#### Record excerpts:
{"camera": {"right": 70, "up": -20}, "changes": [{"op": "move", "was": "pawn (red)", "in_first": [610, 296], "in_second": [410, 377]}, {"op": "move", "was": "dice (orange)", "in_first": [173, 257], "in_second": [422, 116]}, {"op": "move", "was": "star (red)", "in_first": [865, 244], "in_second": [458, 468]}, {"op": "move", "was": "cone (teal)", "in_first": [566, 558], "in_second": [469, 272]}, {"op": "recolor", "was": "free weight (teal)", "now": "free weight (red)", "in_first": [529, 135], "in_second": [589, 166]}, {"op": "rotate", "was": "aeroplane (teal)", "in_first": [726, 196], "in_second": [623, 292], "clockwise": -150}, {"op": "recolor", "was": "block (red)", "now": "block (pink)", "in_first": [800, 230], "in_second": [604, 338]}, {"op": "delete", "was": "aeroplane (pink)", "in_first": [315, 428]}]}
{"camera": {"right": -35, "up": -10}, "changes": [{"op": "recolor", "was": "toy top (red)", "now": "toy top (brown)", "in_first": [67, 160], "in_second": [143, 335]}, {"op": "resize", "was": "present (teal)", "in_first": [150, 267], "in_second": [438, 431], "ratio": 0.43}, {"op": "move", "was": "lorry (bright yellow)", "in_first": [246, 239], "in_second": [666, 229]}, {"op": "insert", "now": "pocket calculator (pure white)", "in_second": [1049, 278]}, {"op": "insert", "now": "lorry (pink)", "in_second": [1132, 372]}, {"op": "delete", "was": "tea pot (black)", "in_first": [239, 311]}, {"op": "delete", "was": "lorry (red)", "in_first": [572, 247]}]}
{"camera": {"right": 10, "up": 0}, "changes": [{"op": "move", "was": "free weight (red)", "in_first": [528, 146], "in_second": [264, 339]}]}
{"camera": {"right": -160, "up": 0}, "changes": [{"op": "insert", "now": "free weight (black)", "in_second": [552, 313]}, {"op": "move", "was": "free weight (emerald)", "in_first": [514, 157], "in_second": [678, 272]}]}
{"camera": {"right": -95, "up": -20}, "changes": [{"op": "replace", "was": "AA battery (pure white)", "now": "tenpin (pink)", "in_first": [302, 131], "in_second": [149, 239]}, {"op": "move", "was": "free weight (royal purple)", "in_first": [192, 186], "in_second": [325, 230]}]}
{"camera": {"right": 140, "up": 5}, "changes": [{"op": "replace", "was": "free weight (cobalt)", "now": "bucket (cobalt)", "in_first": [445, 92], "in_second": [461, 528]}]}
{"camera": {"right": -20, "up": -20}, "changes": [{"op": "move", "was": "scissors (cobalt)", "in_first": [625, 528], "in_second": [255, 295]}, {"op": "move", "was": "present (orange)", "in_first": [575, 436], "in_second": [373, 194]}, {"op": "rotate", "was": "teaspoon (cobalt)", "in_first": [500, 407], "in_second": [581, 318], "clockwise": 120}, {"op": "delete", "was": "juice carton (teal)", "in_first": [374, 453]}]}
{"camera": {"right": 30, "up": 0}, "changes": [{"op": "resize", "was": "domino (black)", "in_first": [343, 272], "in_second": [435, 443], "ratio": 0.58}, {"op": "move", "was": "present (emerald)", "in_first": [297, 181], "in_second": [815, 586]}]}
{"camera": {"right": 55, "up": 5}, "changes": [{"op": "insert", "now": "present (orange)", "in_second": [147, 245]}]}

#### Exercise:
Word for word, copy the material above.

#### Expected answer:
{"camera": {"right": 70, "up": -20}, "changes": [{"op": "move", "was": "pawn (red)", "in_first": [610, 296], "in_second": [410, 377]}, {"op": "move", "was": "dice (orange)", "in_first": [173, 257], "in_second": [422, 116]}, {"op": "move", "was": "star (red)", "in_first": [865, 244], "in_second": [458, 468]}, {"op": "move", "was": "cone (teal)", "in_first": [566, 558], "in_second": [469, 272]}, {"op": "recolor", "was": "free weight (teal)", "now": "free weight (red)", "in_first": [529, 135], "in_second": [589, 166]}, {"op": "rotate", "was": "aeroplane (teal)", "in_first": [726, 196], "in_second": [623, 292], "clockwise": -150}, {"op": "recolor", "was": "block (red)", "now": "block (pink)", "in_first": [800, 230], "in_second": [604, 338]}, {"op": "delete", "was": "aeroplane (pink)", "in_first": [315, 428]}]}
{"camera": {"right": -35, "up": -10}, "changes": [{"op": "recolor", "was": "toy top (red)", "now": "toy top (brown)", "in_first": [67, 160], "in_second": [143, 335]}, {"op": "resize", "was": "present (teal)", "in_first": [150, 267], "in_second": [438, 431], "ratio": 0.43}, {"op": "move", "was": "lorry (bright yellow)", "in_first": [246, 239], "in_second": [666, 229]}, {"op": "insert", "now": "pocket calculator (pure white)", "in_second": [1049, 278]}, {"op": "insert", "now": "lorry (pink)", "in_second": [1132, 372]}, {"op": "delete", "was": "tea pot (black)", "in_first": [239, 311]}, {"op": "delete", "was": "lorry (red)", "in_first": [572, 247]}]}
{"camera": {"right": 10, "up": 0}, "changes": [{"op": "move", "was": "free weight (red)", "in_first": [528, 146], "in_second": [264, 339]}]}
{"camera": {"right": -160, "up": 0}, "changes": [{"op": "insert", "now": "free weight (black)", "in_second": [552, 313]}, {"op": "move", "was": "free weight (emerald)", "in_first": [514, 157], "in_second": [678, 272]}]}
{"camera": {"right": -95, "up": -20}, "changes": [{"op": "replace", "was": "AA battery (pure white)", "now": "tenpin (pink)", "in_first": [302, 131], "in_second": [149, 239]}, {"op": "move", "was": "free weight (royal purple)", "in_first": [192, 186], "in_second": [325, 230]}]}
{"camera": {"right": 140, "up": 5}, "changes": [{"op": "replace", "was": "free weight (cobalt)", "now": "bucket (cobalt)", "in_first": [445, 92], "in_second": [461, 528]}]}
{"camera": {"right": -20, "up": -20}, "changes": [{"op": "move", "was": "scissors (cobalt)", "in_first": [625, 528], "in_second": [255, 295]}, {"op": "move", "was": "present (orange)", "in_first": [575, 436], "in_second": [373, 194]}, {"op": "rotate", "was": "teaspoon (cobalt)", "in_first": [500, 407], "in_second": [581, 318], "clockwise": 120}, {"op": "delete", "was": "juice carton (teal)", "in_first": [374, 453]}]}
{"camera": {"right": 30, "up": 0}, "changes": [{"op": "resize", "was": "domino (black)", "in_first": [343, 272], "in_second": [435, 443], "ratio": 0.58}, {"op": "move", "was": "present (emerald)", "in_first": [297, 181], "in_second": [815, 586]}]}
{"camera": {"right": 55, "up": 5}, "changes": [{"op": "insert", "now": "present (orange)", "in_second": [147, 245]}]}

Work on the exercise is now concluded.